# Task directions:
How many lines in the records below include "removed"? Answer with the number only.

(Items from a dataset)
########

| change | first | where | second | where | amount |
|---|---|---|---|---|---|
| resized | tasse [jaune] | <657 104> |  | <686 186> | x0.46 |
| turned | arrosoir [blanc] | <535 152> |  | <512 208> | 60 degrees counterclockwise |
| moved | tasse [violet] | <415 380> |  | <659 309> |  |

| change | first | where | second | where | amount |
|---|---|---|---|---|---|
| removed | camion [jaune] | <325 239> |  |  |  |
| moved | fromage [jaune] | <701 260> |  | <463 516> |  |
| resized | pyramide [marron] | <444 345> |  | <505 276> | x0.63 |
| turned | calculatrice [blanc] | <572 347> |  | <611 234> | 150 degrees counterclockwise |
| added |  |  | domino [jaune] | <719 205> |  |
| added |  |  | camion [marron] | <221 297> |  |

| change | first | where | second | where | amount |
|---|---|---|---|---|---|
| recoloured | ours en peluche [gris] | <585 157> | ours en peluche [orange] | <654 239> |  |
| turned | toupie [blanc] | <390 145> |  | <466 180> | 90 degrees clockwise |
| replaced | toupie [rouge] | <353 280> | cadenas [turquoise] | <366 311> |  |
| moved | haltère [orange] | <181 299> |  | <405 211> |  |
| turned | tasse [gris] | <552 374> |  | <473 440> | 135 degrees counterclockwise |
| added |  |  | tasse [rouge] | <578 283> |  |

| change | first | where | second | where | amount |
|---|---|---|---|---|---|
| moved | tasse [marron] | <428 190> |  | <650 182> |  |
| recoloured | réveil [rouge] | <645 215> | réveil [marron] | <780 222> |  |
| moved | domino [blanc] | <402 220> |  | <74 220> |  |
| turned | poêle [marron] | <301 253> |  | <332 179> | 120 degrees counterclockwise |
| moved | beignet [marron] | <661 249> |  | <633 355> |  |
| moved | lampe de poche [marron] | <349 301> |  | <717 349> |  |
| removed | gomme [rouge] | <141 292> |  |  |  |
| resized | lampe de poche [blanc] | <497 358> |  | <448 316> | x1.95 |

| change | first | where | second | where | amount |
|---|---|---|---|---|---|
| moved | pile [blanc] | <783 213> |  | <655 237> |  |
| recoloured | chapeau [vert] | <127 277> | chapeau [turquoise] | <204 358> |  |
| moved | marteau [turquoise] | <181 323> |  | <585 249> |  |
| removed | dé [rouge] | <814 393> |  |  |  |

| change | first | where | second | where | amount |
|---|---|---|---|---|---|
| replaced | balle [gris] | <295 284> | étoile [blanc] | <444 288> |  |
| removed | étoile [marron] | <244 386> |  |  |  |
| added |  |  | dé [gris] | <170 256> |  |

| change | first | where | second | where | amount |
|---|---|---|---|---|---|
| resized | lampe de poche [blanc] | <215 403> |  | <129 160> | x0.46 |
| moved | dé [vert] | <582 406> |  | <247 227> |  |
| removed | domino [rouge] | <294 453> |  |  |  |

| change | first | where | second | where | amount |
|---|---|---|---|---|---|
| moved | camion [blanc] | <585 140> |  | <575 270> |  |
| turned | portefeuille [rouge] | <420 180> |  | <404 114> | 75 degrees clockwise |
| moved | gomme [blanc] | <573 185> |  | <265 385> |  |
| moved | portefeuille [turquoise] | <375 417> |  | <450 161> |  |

########

# Written response:
5